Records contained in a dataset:
┌────────

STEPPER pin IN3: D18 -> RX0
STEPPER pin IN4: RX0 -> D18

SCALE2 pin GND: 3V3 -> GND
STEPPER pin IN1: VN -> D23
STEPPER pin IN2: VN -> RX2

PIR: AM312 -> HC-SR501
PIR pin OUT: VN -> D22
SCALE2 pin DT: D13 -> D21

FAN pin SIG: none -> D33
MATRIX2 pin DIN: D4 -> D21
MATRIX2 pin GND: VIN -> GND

└────────
┌────────

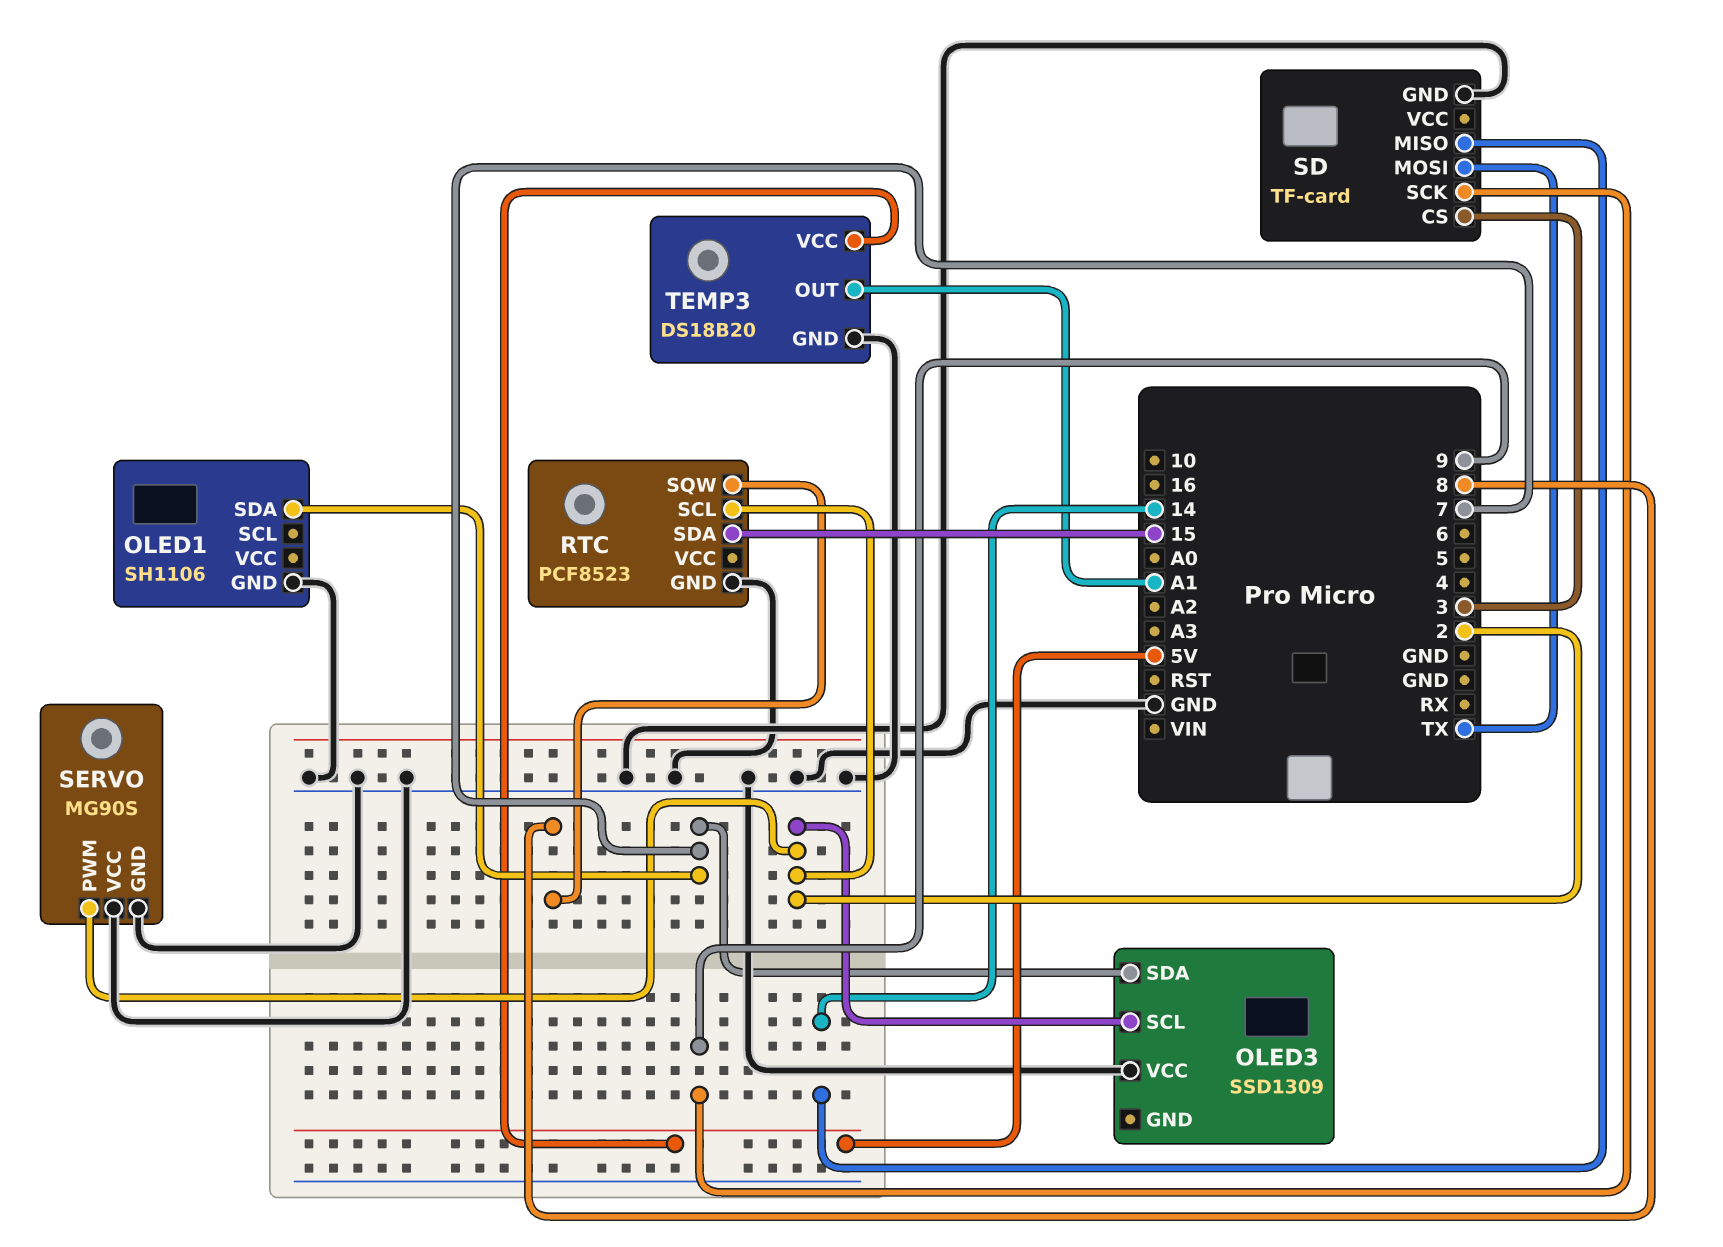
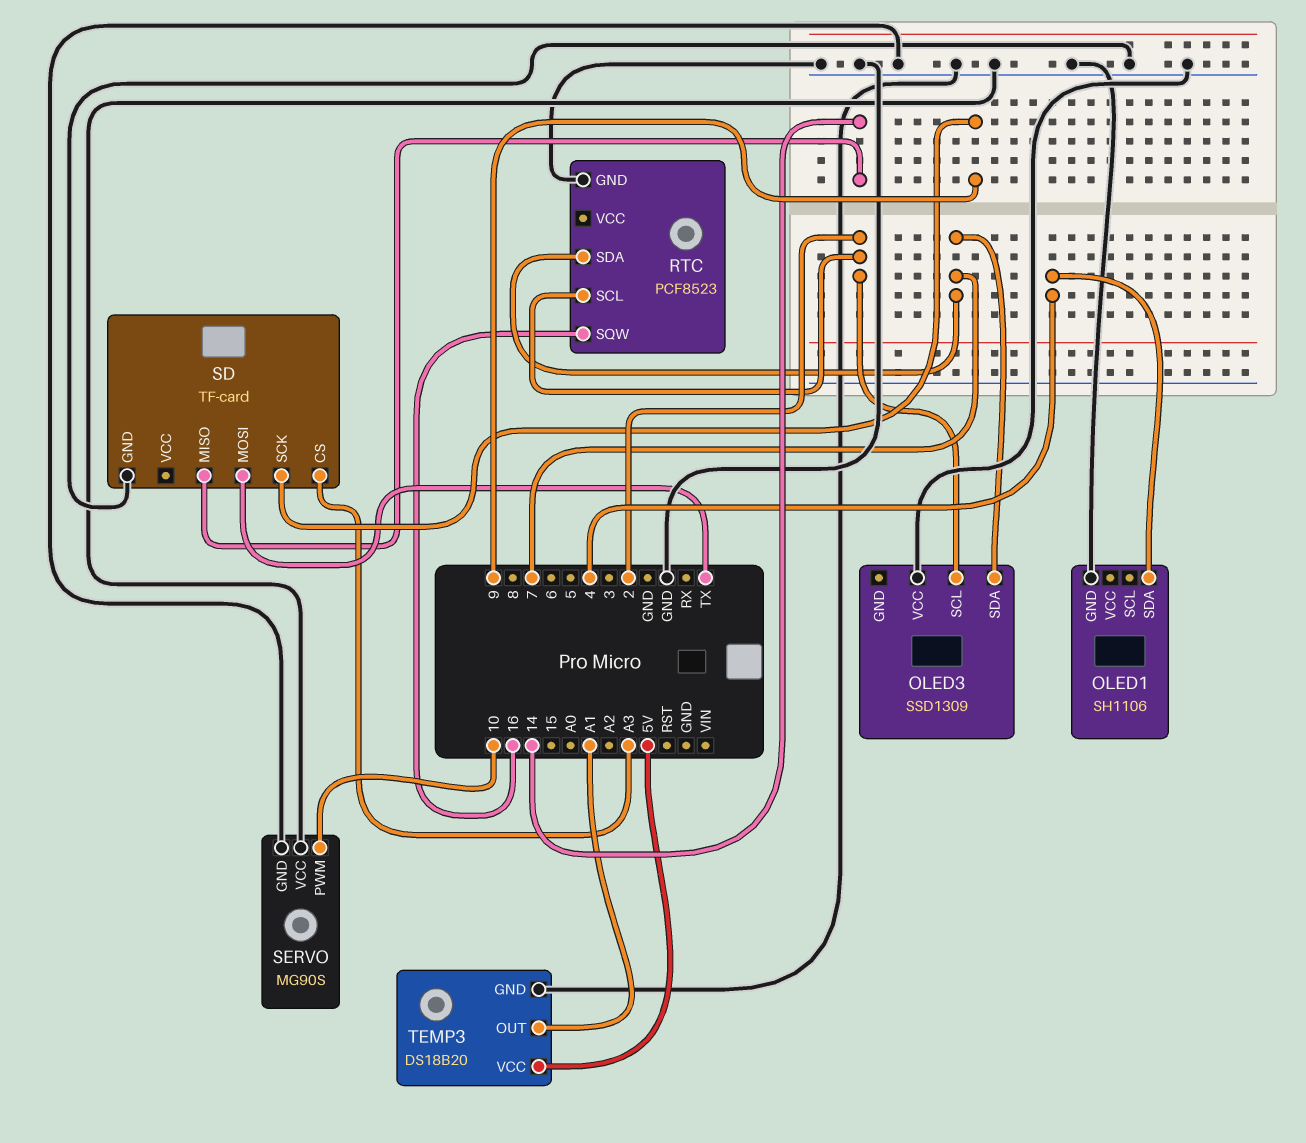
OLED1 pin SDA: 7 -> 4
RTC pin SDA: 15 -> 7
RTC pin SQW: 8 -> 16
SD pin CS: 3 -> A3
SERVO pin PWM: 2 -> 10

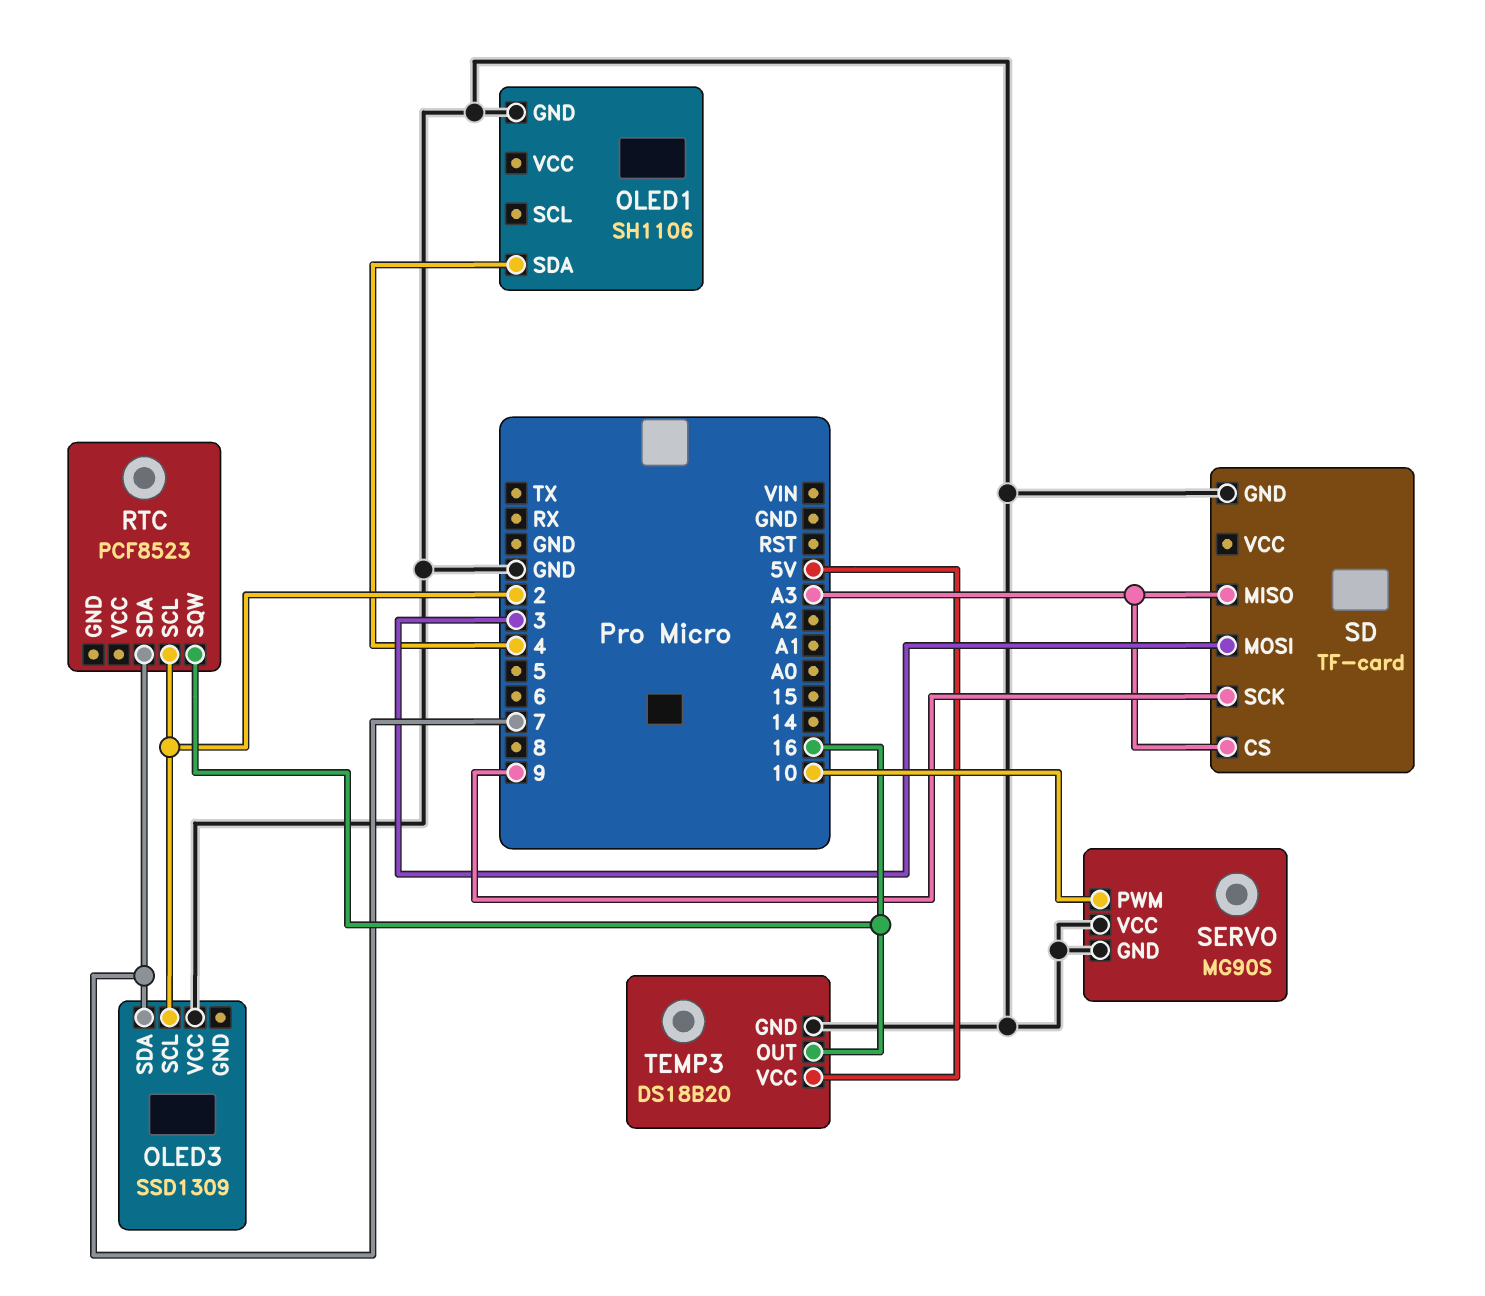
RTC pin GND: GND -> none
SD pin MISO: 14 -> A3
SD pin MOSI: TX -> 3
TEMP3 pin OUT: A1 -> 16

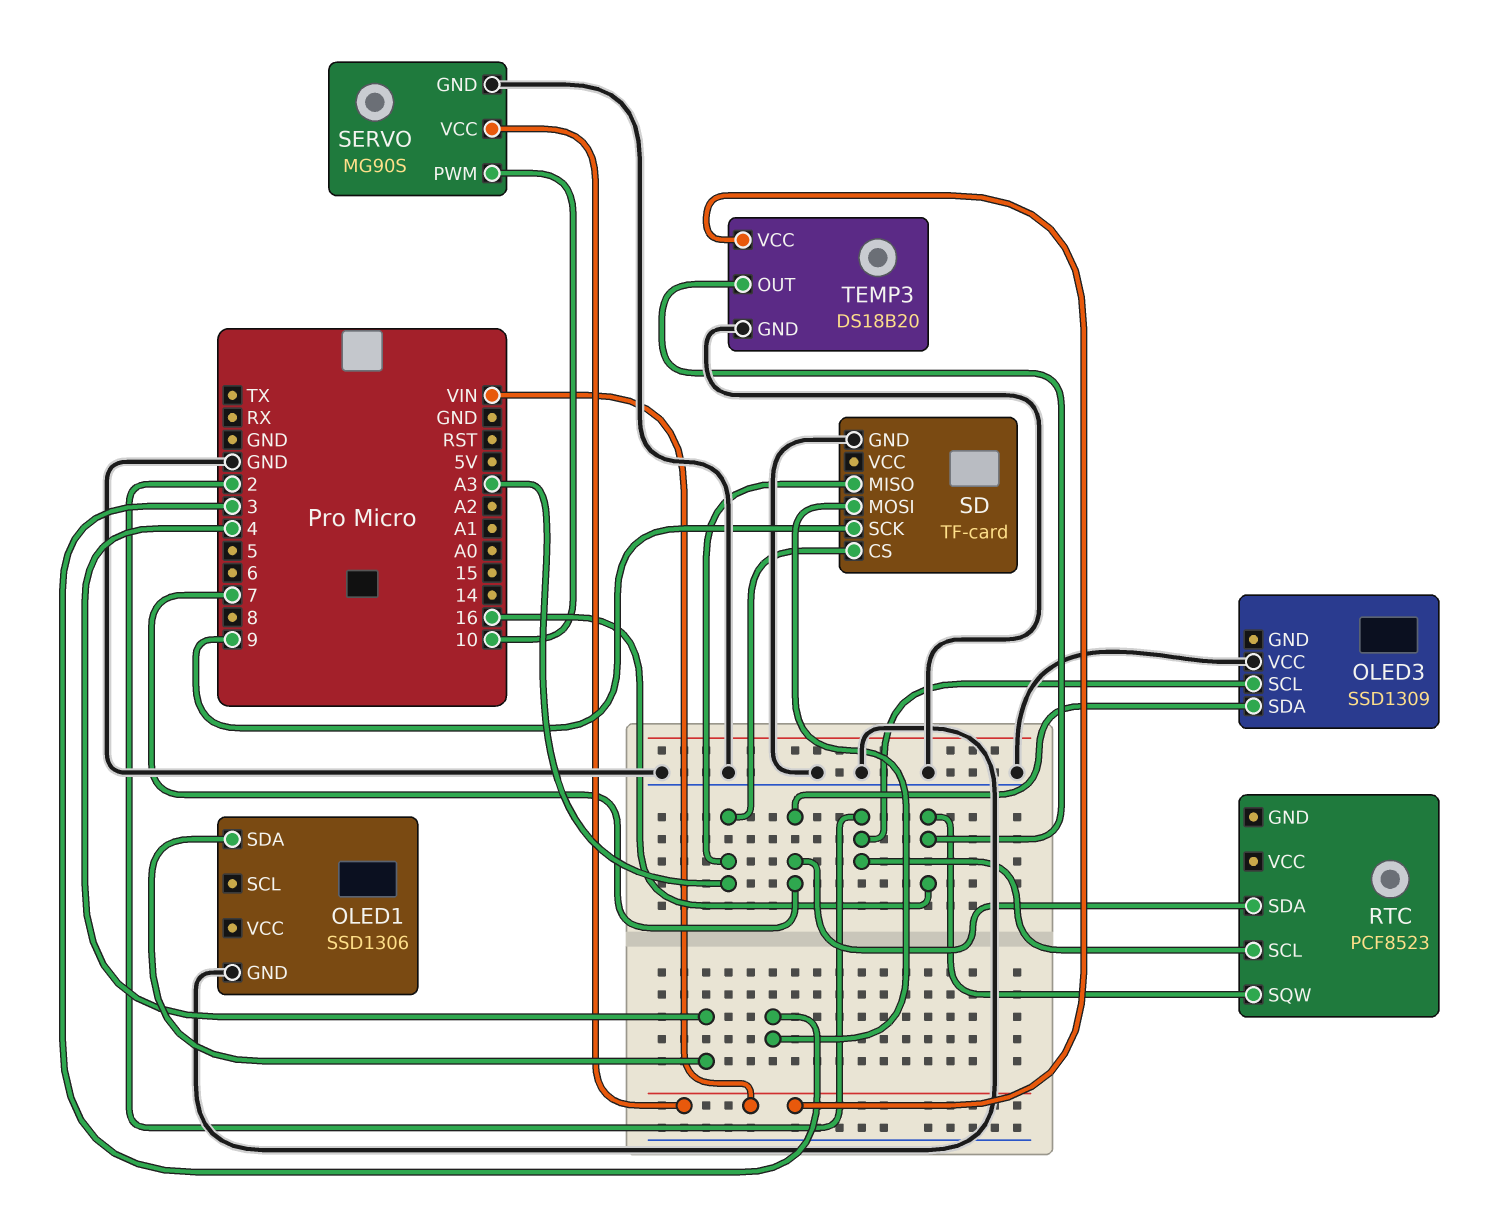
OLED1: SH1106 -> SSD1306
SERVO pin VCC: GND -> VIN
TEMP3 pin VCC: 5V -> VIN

└────────

# Instructions for the task:
Note every line above where the string "SERVO" shows up, and copy those lines.

# Your response:
SERVO pin PWM: 2 -> 10
SERVO pin VCC: GND -> VIN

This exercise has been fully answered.